:: Your objective ::
Please repeat the line that contains "D205: zener (A" and every line after it, exactly, through the end of the records.

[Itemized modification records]
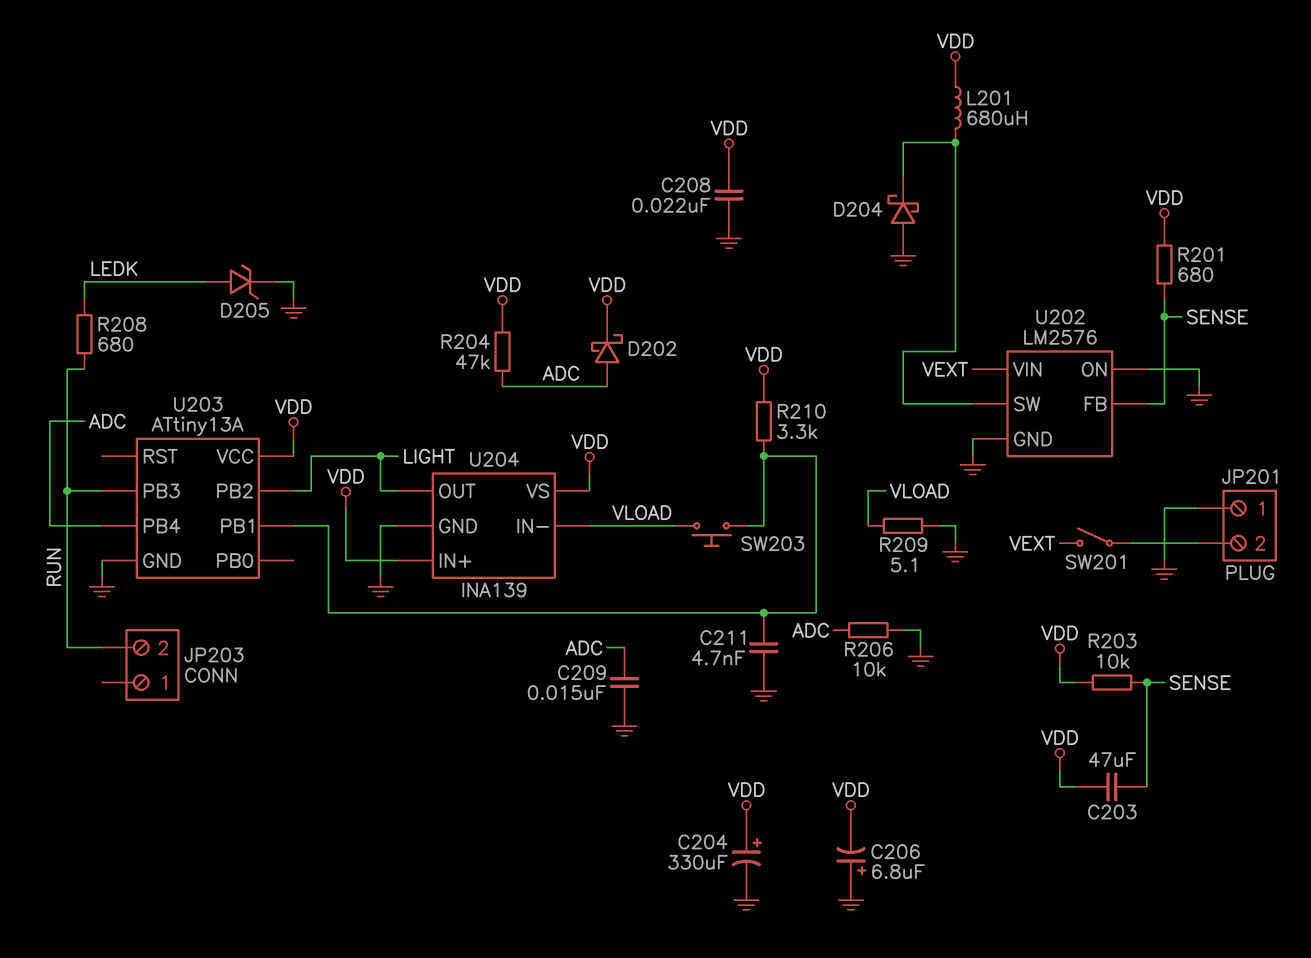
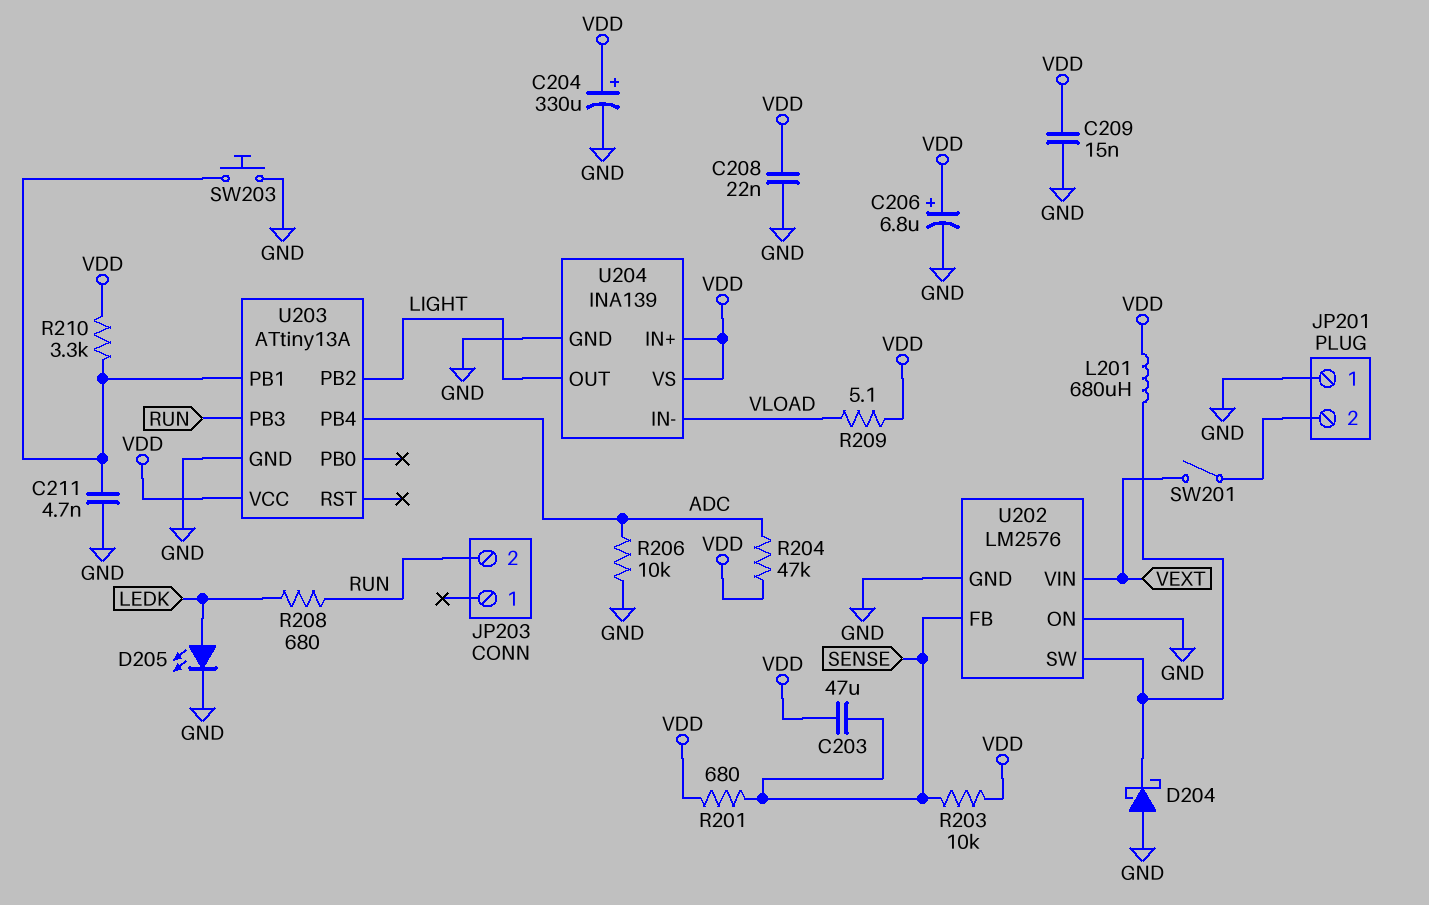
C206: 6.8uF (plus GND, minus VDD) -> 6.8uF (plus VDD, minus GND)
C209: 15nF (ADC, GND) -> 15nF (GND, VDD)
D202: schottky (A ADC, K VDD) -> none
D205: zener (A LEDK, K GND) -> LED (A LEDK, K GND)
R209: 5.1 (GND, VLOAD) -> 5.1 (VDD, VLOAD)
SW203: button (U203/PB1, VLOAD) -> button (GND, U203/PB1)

:: The answer ::
D205: zener (A LEDK, K GND) -> LED (A LEDK, K GND)
R209: 5.1 (GND, VLOAD) -> 5.1 (VDD, VLOAD)
SW203: button (U203/PB1, VLOAD) -> button (GND, U203/PB1)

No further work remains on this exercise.